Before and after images
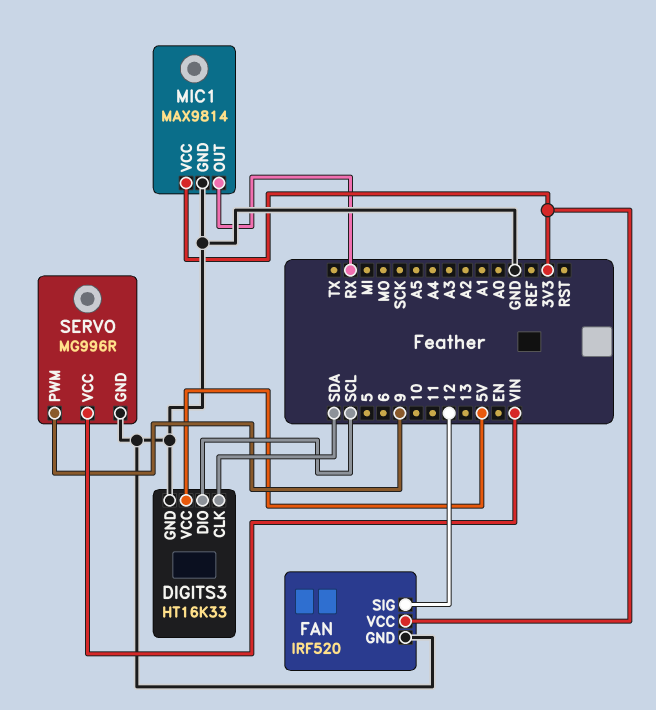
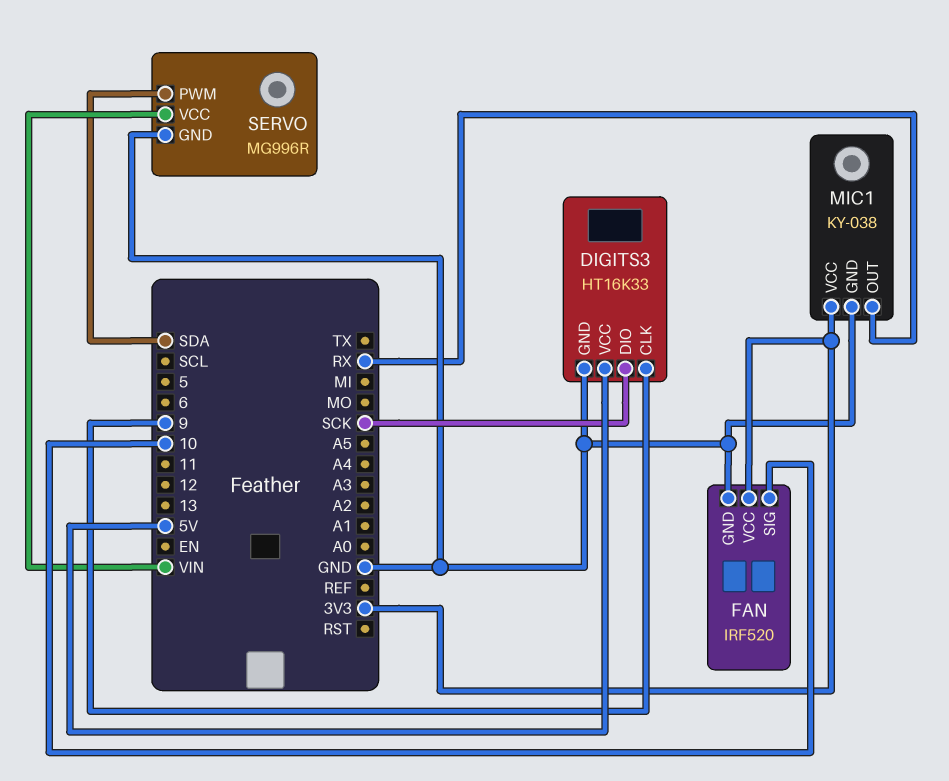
DIGITS3 pin CLK: SDA -> 9
DIGITS3 pin DIO: SCL -> SCK
FAN pin SIG: 12 -> 10
MIC1: MAX9814 -> KY-038
SERVO pin PWM: 9 -> SDA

- **PROBLEM DESCRIPTION**
The data is to be returned exactly as it stands, pictures aside.

- **PROBLEM SOLUTION**
DIGITS3 pin CLK: SDA -> 9
DIGITS3 pin DIO: SCL -> SCK
FAN pin SIG: 12 -> 10
MIC1: MAX9814 -> KY-038
SERVO pin PWM: 9 -> SDA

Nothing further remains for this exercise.